* **DATA RECORDS**:
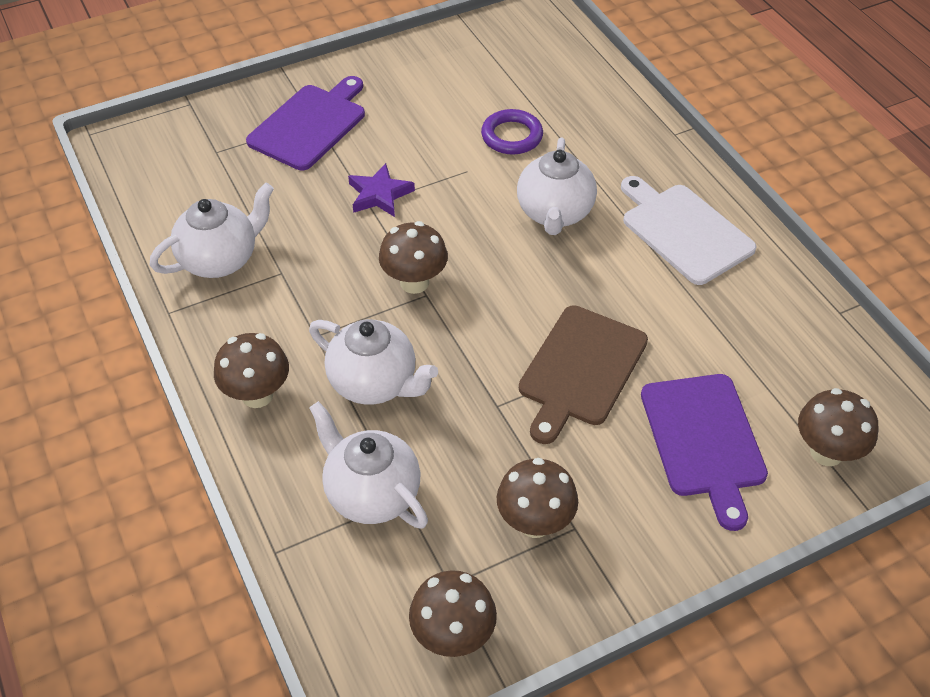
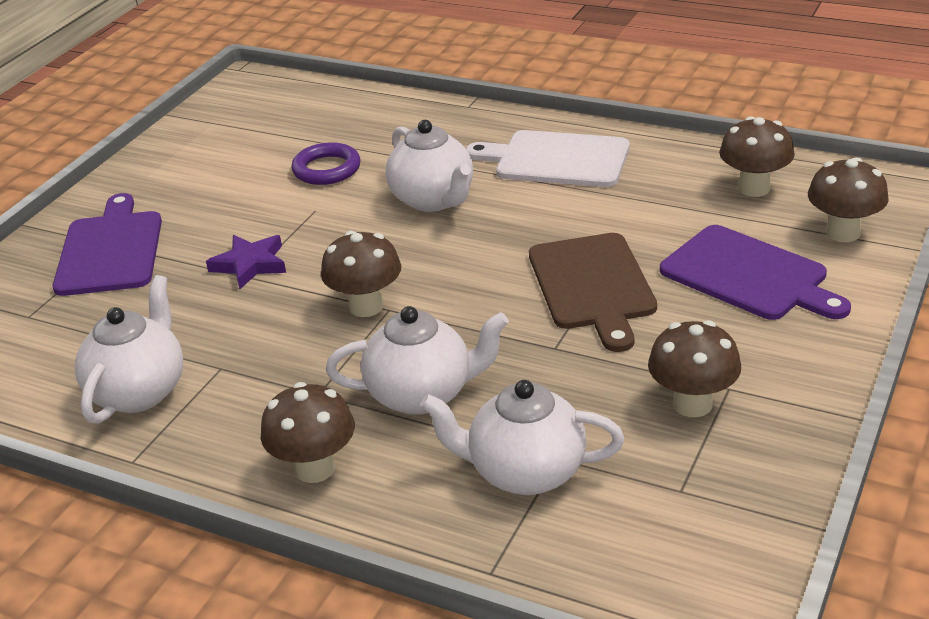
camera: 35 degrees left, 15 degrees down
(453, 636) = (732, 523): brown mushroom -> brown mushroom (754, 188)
...
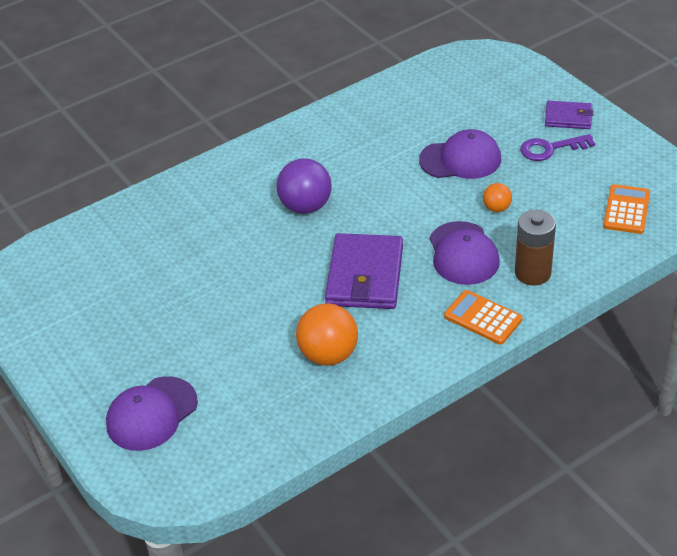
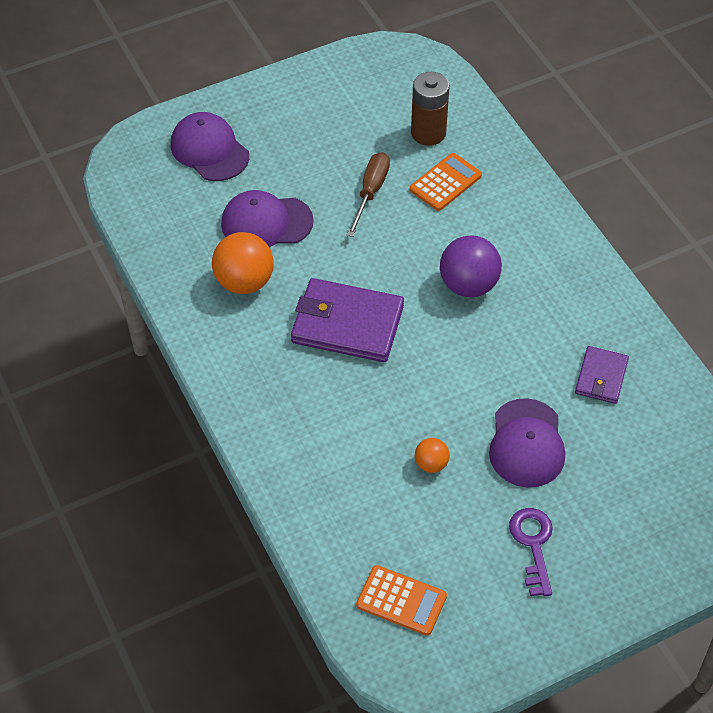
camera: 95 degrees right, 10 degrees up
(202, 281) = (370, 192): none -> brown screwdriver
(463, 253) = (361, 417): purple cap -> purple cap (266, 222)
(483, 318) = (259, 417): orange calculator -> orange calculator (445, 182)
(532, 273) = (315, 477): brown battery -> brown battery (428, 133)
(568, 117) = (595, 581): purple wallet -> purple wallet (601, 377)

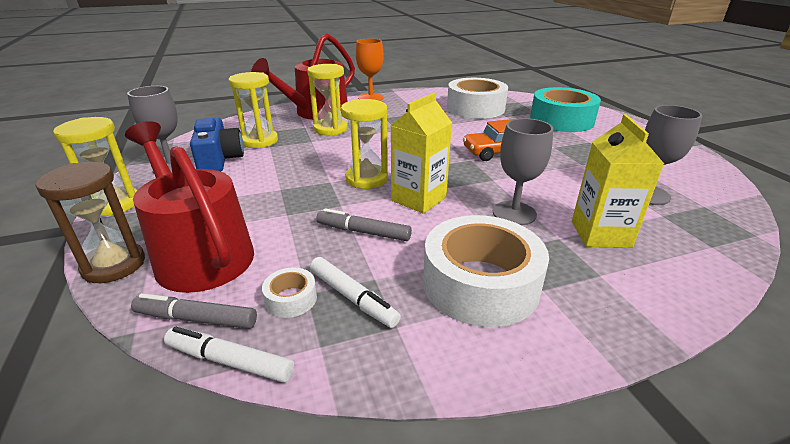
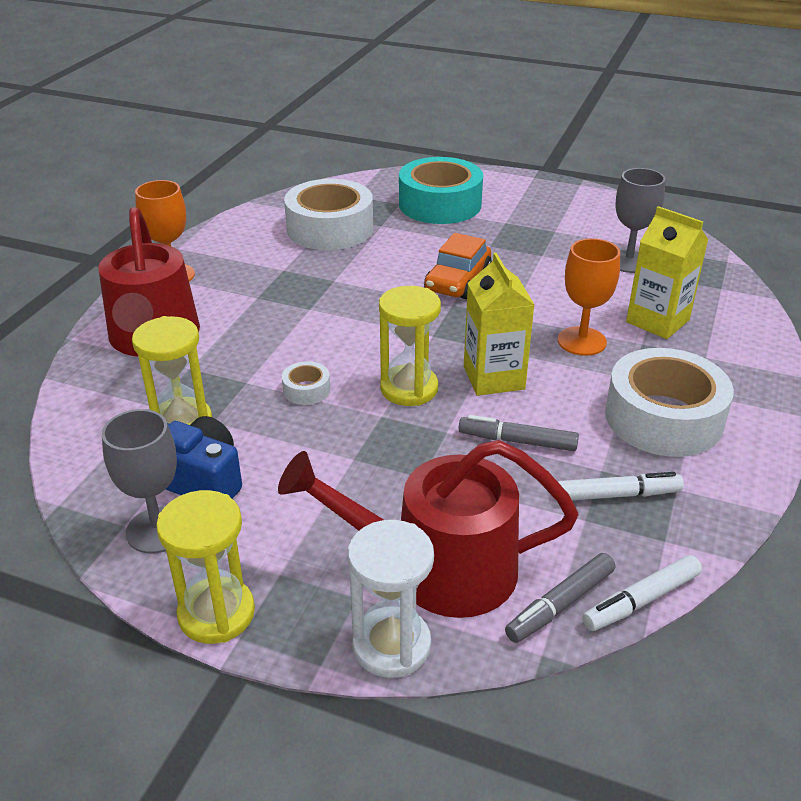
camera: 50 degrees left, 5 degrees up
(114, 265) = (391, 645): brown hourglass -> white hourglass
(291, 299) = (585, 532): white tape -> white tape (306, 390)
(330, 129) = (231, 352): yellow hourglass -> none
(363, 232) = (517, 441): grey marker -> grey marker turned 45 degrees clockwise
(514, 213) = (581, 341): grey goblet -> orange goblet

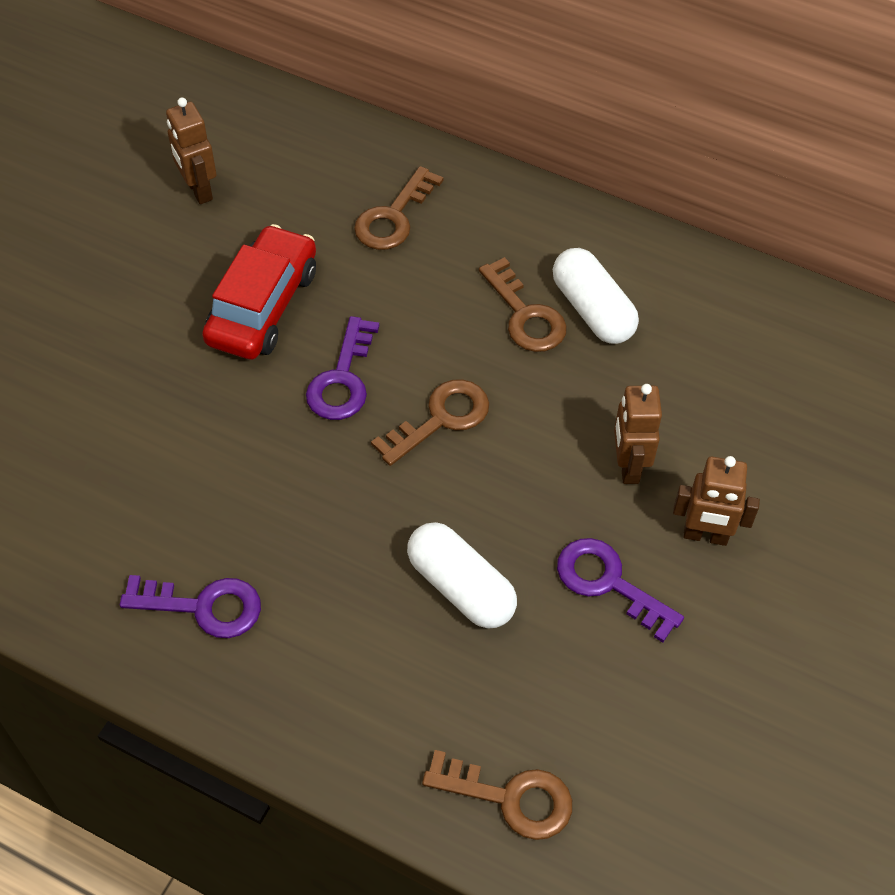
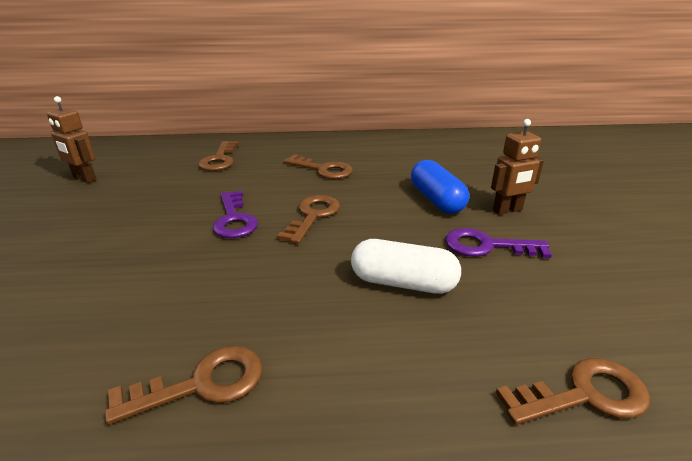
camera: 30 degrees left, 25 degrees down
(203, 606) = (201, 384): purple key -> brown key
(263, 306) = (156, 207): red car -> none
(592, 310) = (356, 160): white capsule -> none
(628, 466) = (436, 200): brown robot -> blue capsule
...
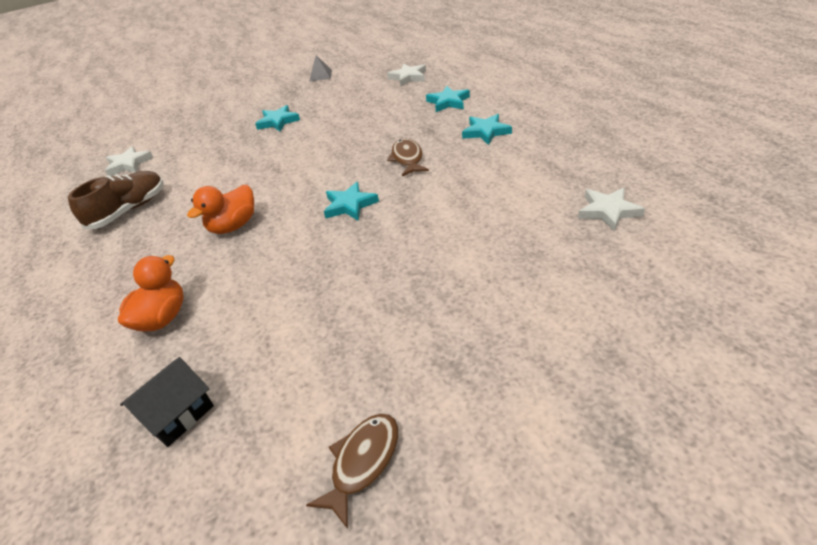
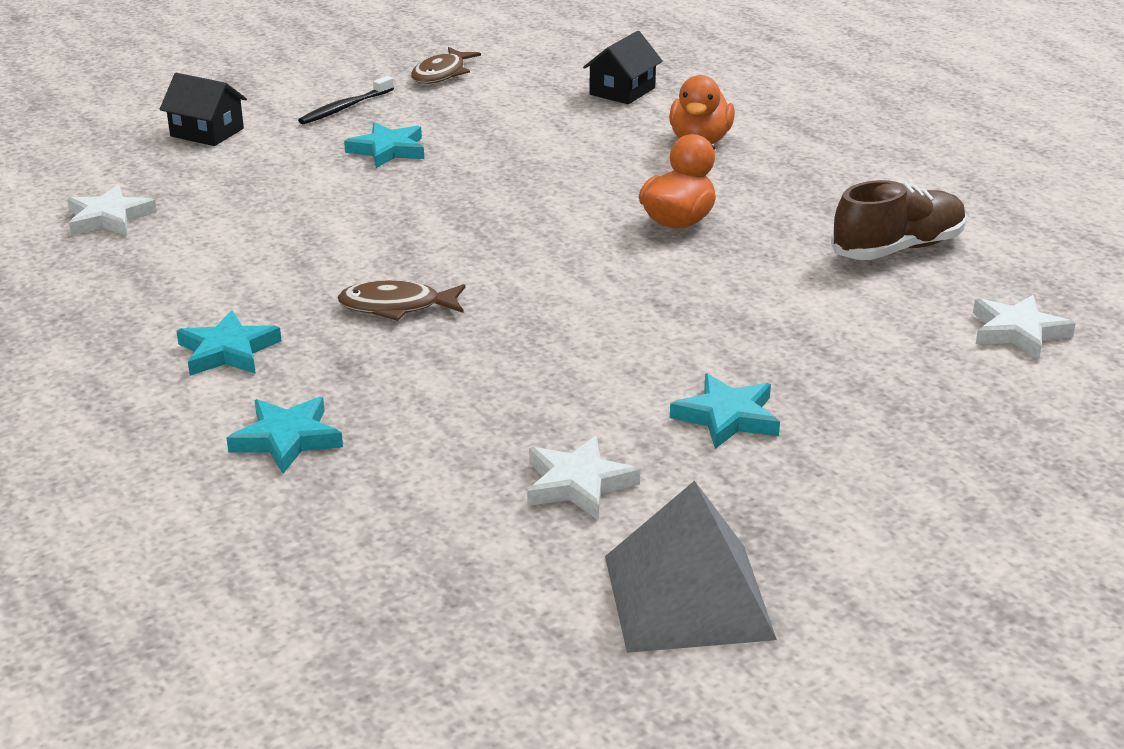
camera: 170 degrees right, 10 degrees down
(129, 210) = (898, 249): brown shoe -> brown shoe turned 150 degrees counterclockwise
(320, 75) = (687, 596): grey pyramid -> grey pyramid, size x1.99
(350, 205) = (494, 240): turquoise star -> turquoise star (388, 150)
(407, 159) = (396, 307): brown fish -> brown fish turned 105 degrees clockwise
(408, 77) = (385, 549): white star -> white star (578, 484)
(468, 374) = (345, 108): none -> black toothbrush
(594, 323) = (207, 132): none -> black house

* **EXERCISE OBJECTIVE**:
Using the entries above, repeat exactly the lines from the one with "camera: 95 degrees right, 10 degrees up" to the one with "(514, 213) = (581, 341): grey", both included, and leave the pictures behind.

* **RESULT FOR THIS TASK**:
camera: 95 degrees right, 10 degrees up
(202, 281) = (370, 192): none -> brown screwdriver
(463, 253) = (361, 417): purple cap -> purple cap (266, 222)
(483, 318) = (259, 417): orange calculator -> orange calculator (445, 182)
(532, 273) = (315, 477): brown battery -> brown battery (428, 133)
(568, 117) = (595, 581): purple wallet -> purple wallet (601, 377)

camera: 50 degrees left, 5 degrees up
(114, 265) = (391, 645): brown hourglass -> white hourglass
(291, 299) = (585, 532): white tape -> white tape (306, 390)
(330, 129) = (231, 352): yellow hourglass -> none
(363, 232) = (517, 441): grey marker -> grey marker turned 45 degrees clockwise
(514, 213) = (581, 341): grey goblet -> orange goblet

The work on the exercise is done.